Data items
________________________

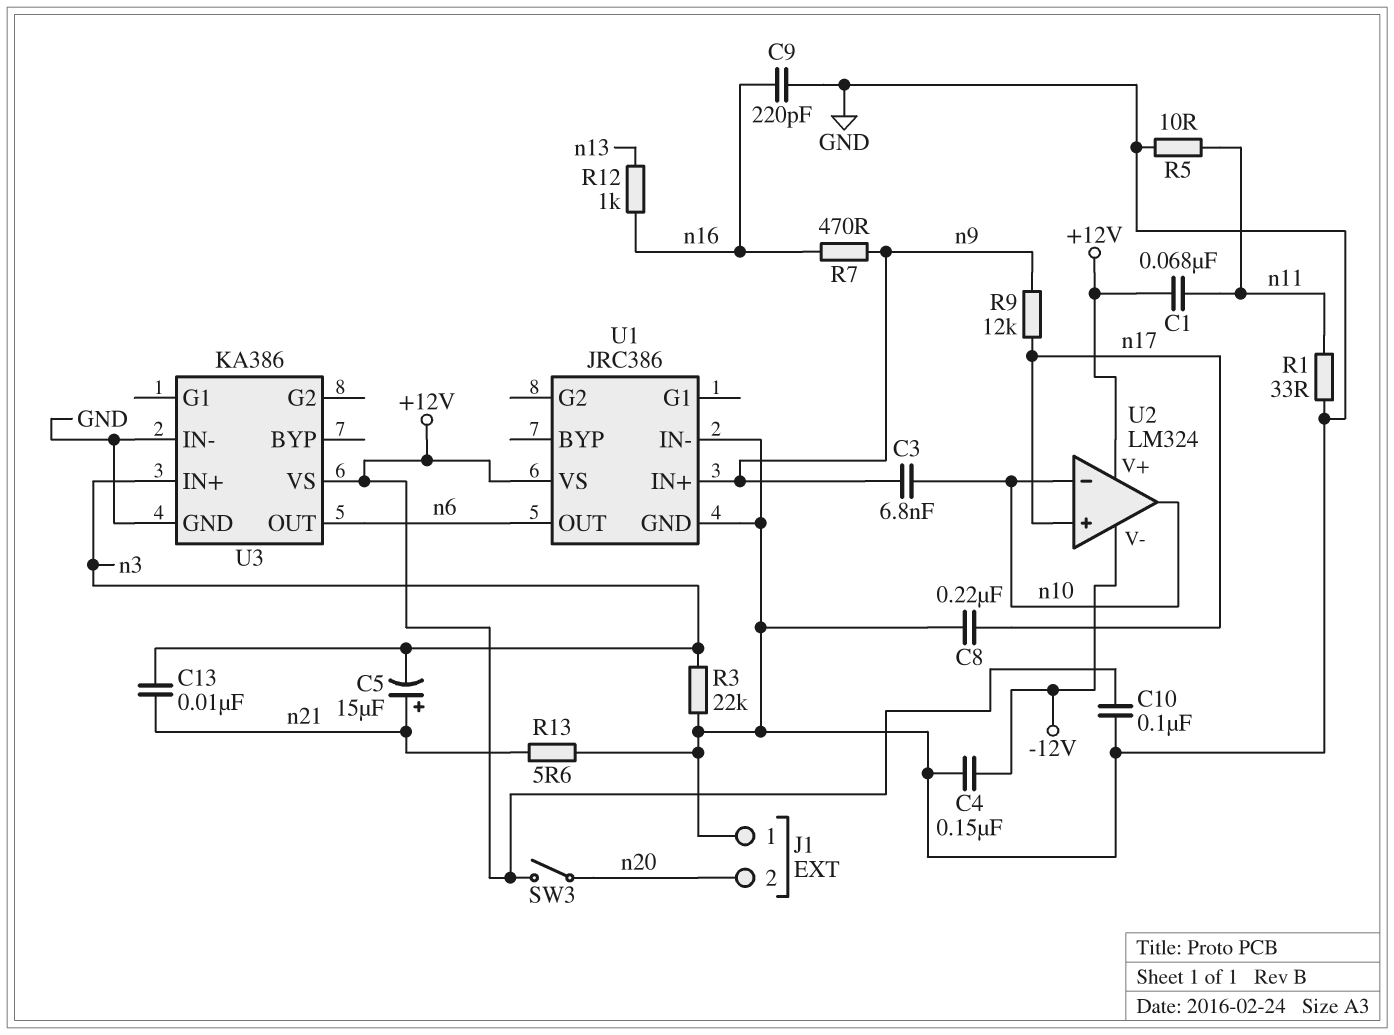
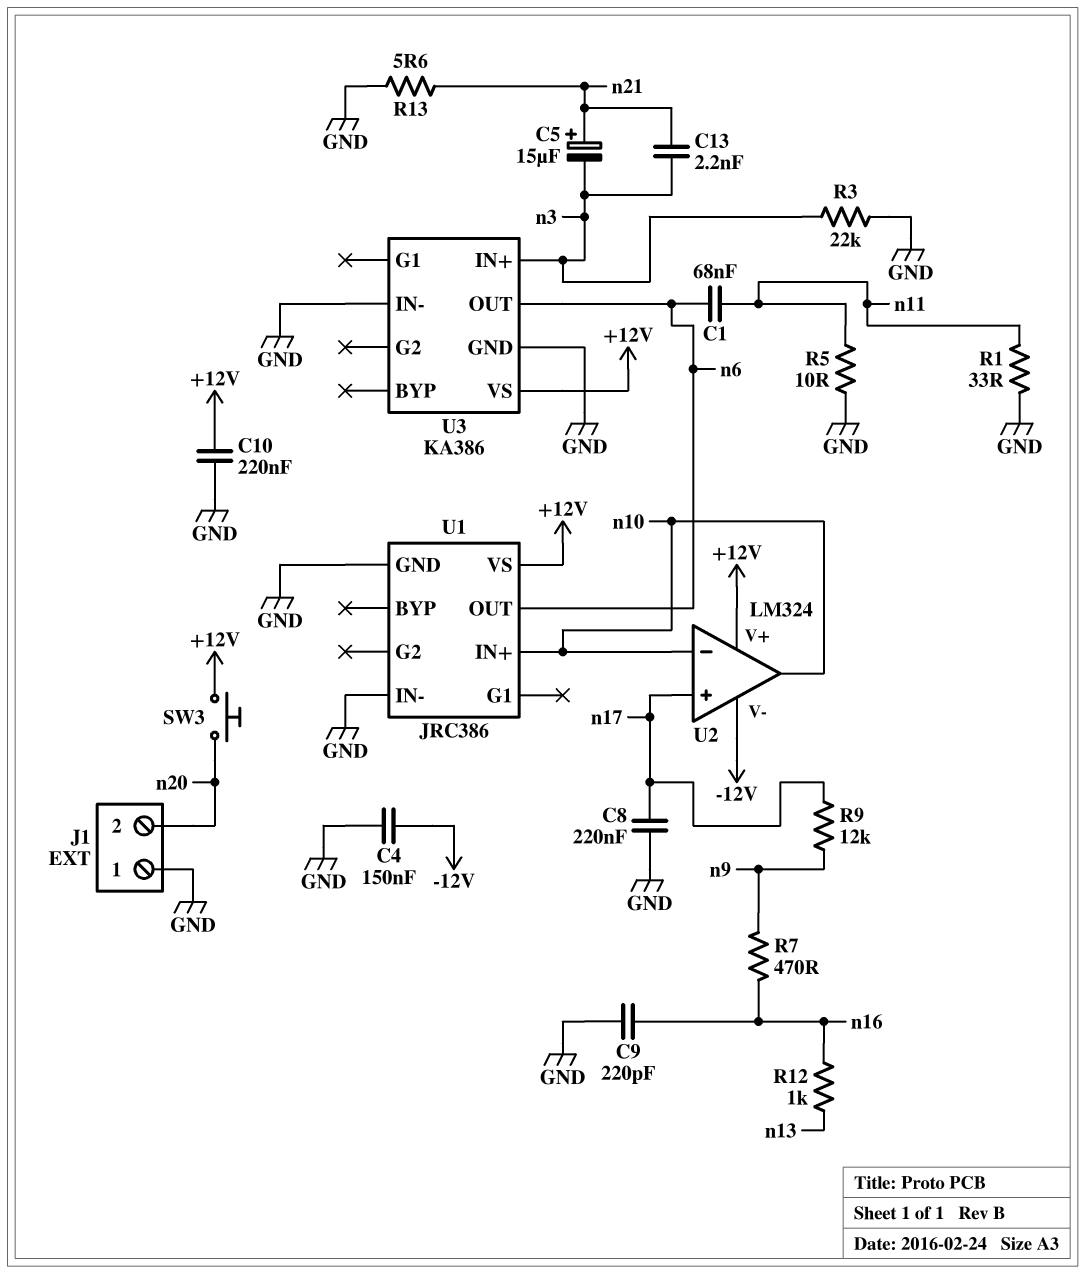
C1: 68nF (+12V, n11) -> 68nF (n6, n11)
C3: 6.8nF (n9, n10) -> none
C10: 100nF (+12V, GND) -> 220nF (+12V, GND)
C13: 10nF (n3, n21) -> 2.2nF (n3, n21)
SW3: switch (+12V, n20) -> button (+12V, n20)
U1 pin IN+: n9 -> n10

________________________

**Work required**
Reproduce every record exactly; images stay out.

**Answer to this task**
C1: 68nF (+12V, n11) -> 68nF (n6, n11)
C3: 6.8nF (n9, n10) -> none
C10: 100nF (+12V, GND) -> 220nF (+12V, GND)
C13: 10nF (n3, n21) -> 2.2nF (n3, n21)
SW3: switch (+12V, n20) -> button (+12V, n20)
U1 pin IN+: n9 -> n10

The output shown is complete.